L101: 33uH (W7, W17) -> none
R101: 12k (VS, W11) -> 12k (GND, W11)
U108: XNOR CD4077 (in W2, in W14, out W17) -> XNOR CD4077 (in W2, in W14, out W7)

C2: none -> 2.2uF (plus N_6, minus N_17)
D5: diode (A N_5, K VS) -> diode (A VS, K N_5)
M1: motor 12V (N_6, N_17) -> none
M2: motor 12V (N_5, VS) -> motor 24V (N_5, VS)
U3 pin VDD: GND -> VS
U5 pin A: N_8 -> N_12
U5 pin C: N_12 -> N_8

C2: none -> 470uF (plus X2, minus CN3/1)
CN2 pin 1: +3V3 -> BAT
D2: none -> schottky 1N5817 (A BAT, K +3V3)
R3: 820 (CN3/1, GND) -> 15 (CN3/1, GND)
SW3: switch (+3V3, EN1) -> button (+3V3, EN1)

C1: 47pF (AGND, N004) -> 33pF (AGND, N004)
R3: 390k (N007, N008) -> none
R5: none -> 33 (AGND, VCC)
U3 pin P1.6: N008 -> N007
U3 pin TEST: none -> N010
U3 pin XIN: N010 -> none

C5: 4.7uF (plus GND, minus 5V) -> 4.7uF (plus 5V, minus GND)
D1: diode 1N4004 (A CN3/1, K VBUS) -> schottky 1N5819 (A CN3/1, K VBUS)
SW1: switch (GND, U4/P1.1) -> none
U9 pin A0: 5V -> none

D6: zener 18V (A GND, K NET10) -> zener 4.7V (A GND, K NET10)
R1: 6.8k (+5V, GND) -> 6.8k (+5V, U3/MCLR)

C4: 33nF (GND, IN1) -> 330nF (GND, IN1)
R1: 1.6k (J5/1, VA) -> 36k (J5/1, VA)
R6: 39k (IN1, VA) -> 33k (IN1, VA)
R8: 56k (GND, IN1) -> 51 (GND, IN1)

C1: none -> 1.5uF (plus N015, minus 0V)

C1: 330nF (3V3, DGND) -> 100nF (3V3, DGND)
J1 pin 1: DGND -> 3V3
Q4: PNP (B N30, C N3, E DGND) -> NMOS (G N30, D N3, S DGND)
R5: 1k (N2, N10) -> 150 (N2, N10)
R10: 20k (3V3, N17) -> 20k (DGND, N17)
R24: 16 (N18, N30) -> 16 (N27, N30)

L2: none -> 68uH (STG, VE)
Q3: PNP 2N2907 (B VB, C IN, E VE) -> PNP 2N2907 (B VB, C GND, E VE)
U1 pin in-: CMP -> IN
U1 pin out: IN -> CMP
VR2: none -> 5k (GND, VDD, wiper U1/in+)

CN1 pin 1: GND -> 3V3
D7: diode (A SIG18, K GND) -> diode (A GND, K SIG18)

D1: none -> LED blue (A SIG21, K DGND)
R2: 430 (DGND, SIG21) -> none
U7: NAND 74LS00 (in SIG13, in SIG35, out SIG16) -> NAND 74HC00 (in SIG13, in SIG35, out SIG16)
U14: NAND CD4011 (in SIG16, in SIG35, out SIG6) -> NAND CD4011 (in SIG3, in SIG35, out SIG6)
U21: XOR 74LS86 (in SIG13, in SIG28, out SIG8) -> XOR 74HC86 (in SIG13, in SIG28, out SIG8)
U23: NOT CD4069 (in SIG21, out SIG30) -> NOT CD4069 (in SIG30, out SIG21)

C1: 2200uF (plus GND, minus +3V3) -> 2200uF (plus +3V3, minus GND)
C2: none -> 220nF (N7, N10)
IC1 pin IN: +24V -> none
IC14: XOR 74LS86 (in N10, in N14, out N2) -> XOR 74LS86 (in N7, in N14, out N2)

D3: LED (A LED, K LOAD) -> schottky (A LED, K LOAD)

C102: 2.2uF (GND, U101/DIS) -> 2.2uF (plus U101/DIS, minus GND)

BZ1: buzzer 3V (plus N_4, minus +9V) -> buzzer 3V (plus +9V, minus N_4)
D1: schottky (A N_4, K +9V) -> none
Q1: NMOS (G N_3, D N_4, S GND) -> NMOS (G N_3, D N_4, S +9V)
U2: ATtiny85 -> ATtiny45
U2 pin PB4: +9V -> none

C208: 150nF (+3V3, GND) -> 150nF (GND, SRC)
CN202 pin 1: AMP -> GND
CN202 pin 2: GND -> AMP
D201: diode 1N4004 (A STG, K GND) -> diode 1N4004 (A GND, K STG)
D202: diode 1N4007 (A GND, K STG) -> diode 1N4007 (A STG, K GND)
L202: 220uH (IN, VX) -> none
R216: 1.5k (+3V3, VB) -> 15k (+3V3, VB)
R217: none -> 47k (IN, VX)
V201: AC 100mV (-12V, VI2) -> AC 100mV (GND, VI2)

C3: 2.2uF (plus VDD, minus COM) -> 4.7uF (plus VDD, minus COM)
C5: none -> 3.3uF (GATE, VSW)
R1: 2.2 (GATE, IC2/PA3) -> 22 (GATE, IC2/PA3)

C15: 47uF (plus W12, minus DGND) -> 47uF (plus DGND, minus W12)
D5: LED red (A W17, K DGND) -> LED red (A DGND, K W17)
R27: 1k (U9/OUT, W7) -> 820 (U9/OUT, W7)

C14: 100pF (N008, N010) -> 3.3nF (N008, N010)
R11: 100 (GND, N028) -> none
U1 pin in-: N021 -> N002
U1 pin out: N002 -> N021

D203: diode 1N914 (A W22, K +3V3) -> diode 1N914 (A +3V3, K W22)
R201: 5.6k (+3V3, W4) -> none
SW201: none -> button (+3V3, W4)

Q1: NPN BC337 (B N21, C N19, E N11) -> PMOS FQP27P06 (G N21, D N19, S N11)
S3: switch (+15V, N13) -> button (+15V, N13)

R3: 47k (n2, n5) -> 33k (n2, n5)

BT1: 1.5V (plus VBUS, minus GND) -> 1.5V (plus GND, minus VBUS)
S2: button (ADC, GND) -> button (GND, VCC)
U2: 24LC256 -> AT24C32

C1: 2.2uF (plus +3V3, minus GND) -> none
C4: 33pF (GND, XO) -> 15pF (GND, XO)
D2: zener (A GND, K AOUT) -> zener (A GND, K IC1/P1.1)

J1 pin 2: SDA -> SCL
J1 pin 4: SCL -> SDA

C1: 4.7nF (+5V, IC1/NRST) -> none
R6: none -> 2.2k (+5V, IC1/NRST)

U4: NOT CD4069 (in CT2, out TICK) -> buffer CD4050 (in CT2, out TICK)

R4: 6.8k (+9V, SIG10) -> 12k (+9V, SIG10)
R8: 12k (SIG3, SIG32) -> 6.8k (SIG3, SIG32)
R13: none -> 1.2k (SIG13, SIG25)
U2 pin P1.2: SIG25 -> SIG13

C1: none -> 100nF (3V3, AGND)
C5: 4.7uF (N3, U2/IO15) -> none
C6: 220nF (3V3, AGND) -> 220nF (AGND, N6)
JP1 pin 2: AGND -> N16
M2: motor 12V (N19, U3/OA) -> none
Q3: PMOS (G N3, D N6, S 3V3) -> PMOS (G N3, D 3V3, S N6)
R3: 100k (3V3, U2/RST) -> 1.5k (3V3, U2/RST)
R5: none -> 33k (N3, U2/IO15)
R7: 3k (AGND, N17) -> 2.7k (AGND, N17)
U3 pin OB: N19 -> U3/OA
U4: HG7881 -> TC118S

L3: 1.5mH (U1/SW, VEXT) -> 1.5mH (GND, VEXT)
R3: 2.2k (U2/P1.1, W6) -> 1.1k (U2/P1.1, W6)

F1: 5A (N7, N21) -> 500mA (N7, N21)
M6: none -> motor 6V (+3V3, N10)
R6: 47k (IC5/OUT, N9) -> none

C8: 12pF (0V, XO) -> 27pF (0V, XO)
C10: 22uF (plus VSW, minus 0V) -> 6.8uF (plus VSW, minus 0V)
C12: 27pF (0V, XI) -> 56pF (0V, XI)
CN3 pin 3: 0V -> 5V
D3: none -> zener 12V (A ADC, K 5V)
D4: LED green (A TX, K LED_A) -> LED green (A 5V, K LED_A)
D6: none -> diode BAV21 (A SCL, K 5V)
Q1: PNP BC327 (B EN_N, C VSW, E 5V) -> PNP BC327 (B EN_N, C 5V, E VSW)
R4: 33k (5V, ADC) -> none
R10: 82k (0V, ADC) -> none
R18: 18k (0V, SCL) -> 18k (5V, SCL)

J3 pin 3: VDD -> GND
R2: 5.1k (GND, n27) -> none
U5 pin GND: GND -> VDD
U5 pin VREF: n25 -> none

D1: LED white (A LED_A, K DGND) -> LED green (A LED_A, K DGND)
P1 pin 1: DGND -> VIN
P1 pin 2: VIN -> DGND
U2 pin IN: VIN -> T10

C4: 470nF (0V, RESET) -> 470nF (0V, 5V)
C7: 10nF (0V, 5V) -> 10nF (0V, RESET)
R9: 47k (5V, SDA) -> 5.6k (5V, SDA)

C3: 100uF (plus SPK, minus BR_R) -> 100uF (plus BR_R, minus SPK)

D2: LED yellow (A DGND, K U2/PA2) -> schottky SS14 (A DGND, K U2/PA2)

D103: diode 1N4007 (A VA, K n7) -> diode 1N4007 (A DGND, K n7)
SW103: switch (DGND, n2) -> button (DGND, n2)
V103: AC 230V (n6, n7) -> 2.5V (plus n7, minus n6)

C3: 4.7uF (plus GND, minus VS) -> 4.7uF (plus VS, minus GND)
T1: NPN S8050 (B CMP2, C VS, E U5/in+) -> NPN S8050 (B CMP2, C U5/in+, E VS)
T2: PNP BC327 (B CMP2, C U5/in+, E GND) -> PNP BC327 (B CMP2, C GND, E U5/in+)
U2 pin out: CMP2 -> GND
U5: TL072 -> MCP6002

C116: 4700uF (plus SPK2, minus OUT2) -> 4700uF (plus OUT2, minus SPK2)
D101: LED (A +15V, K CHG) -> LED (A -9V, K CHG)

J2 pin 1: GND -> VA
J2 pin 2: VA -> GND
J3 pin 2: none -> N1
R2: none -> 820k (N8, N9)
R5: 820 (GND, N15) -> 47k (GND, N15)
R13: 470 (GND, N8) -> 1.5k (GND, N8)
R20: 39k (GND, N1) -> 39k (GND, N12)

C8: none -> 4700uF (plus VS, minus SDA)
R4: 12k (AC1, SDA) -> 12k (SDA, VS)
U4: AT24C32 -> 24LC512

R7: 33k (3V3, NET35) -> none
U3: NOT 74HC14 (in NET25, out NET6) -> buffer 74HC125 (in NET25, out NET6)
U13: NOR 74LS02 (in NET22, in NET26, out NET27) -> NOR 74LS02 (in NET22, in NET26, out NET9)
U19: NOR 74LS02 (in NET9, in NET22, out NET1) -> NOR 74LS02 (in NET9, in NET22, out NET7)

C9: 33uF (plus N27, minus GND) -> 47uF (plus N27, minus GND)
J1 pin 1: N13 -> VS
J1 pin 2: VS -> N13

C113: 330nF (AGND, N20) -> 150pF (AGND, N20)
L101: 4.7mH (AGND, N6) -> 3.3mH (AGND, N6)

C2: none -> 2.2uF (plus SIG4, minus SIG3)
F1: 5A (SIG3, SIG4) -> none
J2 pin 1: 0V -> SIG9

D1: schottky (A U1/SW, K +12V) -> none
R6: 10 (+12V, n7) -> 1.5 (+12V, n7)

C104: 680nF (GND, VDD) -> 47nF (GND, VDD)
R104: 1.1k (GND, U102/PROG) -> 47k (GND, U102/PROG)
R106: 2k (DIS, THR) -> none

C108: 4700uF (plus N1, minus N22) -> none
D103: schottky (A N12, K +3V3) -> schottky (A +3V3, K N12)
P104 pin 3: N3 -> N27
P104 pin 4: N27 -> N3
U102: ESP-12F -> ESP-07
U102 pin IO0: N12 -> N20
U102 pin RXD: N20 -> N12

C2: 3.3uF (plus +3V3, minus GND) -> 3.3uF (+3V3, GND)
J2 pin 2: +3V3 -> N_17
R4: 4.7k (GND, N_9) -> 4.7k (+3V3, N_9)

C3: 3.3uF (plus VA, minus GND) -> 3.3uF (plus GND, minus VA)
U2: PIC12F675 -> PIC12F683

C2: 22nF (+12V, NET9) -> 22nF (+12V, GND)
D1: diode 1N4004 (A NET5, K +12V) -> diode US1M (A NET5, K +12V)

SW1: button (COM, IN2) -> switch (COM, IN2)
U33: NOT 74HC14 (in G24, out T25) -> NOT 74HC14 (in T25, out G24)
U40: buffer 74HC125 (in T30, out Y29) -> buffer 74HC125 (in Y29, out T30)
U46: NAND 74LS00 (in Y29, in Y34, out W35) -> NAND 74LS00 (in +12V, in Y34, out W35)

• • • •

§ **Task statement**: Some lines in the material contain "VBUS". Show all of them.

§ **Exercise output**:
D1: diode 1N4004 (A CN3/1, K VBUS) -> schottky 1N5819 (A CN3/1, K VBUS)
BT1: 1.5V (plus VBUS, minus GND) -> 1.5V (plus GND, minus VBUS)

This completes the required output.